# [WHAT YOU ARE ASKED TO DO]
After locating the line with "J1 pin 1: VDD -> GND" in the data that follows, return it and every later line exactly, up to and including the line with "R5: 75k (N10, N18) -> 75k (N7, N18)".

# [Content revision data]
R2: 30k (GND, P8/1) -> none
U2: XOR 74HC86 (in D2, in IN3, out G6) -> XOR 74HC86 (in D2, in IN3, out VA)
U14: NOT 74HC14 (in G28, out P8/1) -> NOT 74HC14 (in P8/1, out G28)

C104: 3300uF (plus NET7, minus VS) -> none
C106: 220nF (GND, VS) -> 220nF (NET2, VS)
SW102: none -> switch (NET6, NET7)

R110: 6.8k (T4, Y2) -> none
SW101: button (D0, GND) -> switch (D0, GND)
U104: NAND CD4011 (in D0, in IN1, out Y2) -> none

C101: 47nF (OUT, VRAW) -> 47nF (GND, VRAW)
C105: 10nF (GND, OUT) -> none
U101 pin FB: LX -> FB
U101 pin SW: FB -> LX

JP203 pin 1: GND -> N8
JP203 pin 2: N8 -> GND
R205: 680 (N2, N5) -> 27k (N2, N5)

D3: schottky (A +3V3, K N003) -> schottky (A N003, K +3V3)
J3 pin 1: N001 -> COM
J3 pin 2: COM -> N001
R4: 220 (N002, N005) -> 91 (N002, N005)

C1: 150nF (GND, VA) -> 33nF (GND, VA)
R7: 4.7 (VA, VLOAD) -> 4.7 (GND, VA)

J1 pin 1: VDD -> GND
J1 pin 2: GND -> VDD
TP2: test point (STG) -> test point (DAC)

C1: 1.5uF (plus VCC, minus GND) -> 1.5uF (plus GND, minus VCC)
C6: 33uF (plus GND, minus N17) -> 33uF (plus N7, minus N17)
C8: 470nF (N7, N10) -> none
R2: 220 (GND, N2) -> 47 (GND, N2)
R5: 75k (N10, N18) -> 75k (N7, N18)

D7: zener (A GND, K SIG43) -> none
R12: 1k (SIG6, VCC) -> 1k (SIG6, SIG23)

# [TASK SOLUTION]
J1 pin 1: VDD -> GND
J1 pin 2: GND -> VDD
TP2: test point (STG) -> test point (DAC)

C1: 1.5uF (plus VCC, minus GND) -> 1.5uF (plus GND, minus VCC)
C6: 33uF (plus GND, minus N17) -> 33uF (plus N7, minus N17)
C8: 470nF (N7, N10) -> none
R2: 220 (GND, N2) -> 47 (GND, N2)
R5: 75k (N10, N18) -> 75k (N7, N18)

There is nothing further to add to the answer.